DIRECTIONS. Report every line in the listing below where the string "stacking" shows up.

DATA IN THIS EXERCISE.

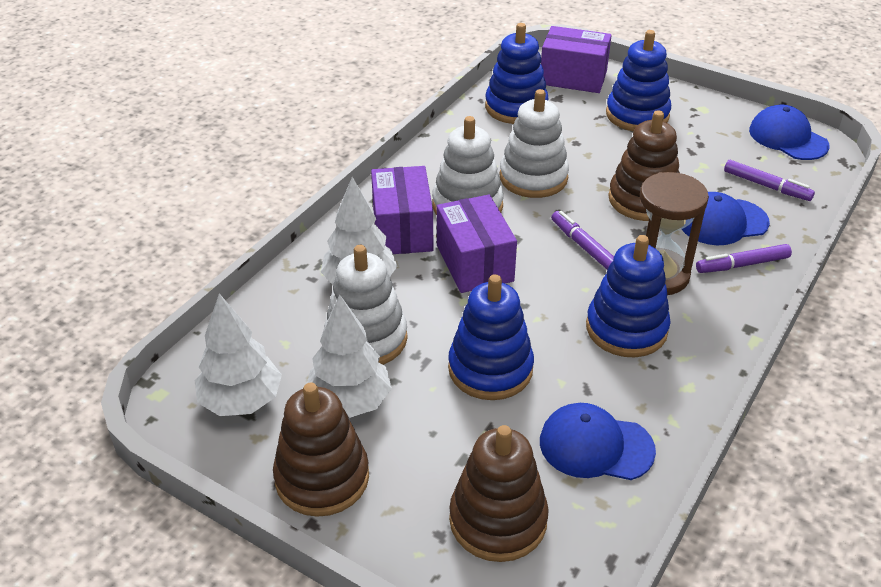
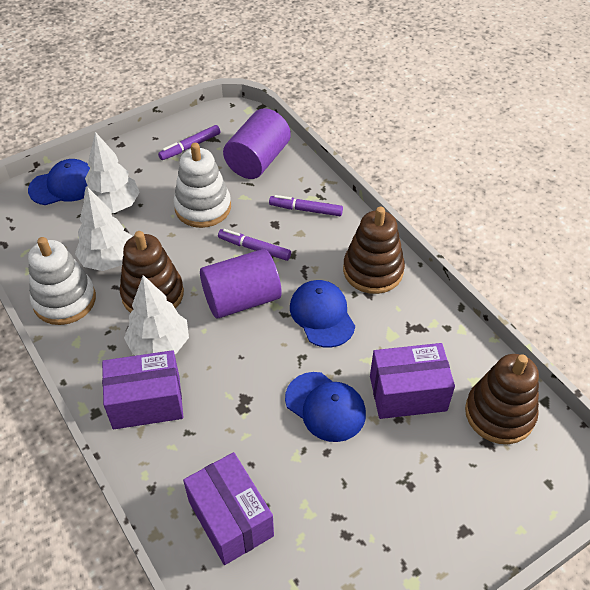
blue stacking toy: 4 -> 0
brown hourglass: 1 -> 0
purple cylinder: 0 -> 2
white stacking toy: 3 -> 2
==
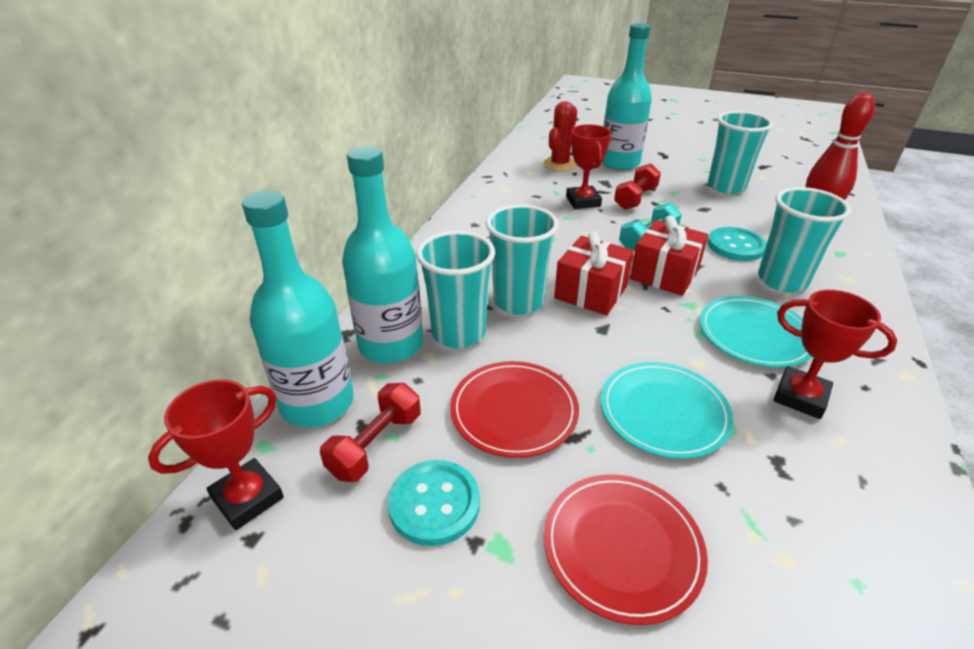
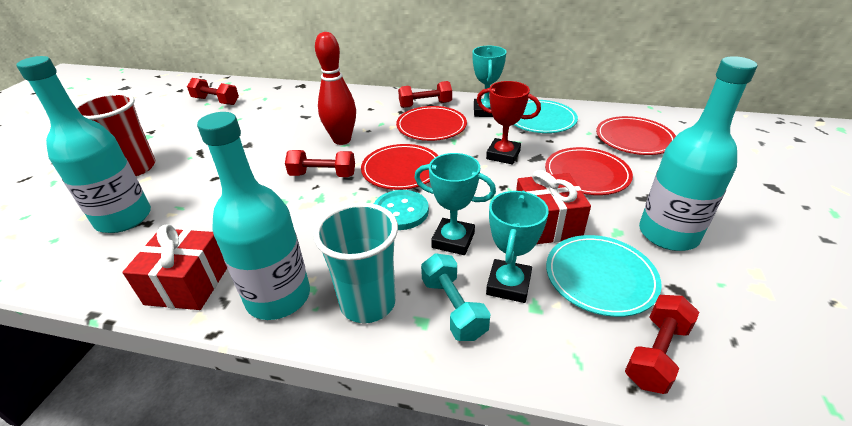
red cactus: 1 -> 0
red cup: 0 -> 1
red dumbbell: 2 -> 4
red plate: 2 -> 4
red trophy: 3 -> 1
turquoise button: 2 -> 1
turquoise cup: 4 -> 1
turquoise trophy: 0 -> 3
...
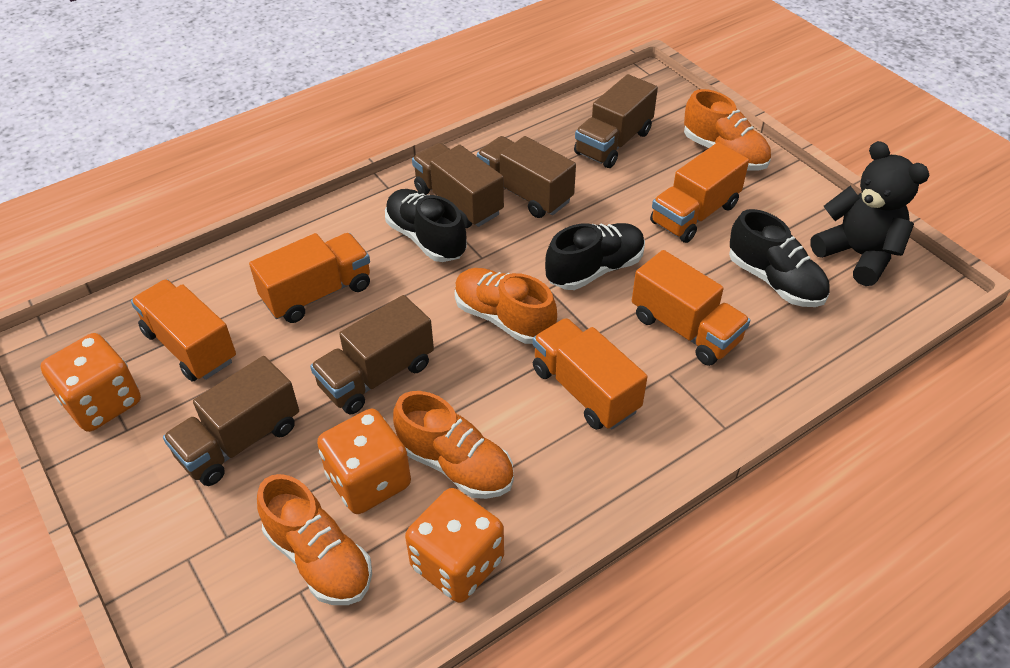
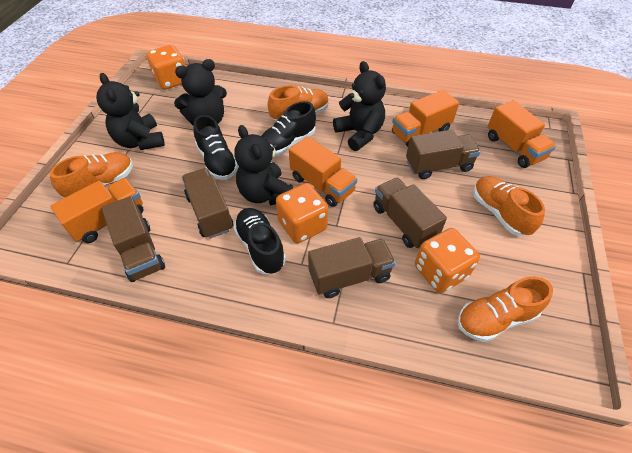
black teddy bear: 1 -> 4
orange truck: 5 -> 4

PROBLEM SOLUTION.
blue stacking toy: 4 -> 0
white stacking toy: 3 -> 2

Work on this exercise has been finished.